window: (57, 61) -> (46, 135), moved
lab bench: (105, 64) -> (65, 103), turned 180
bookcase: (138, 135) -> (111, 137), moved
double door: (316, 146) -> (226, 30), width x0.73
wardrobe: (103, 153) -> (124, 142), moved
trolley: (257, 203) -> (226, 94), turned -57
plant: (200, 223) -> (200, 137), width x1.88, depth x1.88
* * *
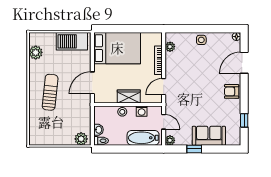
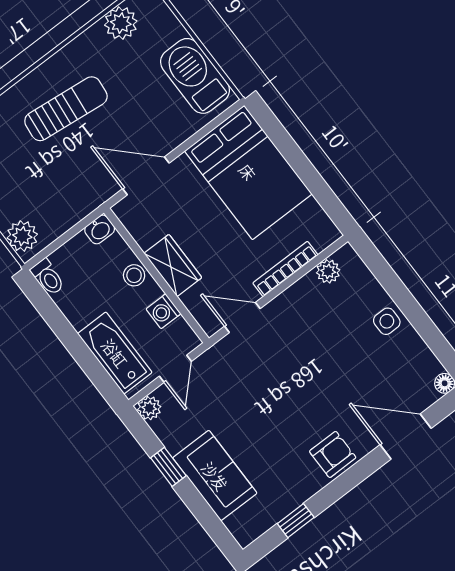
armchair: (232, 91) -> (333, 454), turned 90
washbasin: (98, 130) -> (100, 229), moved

**Task details**
State how many lines of the entries include the word "turned", giving that number by itself.

**Written response**
3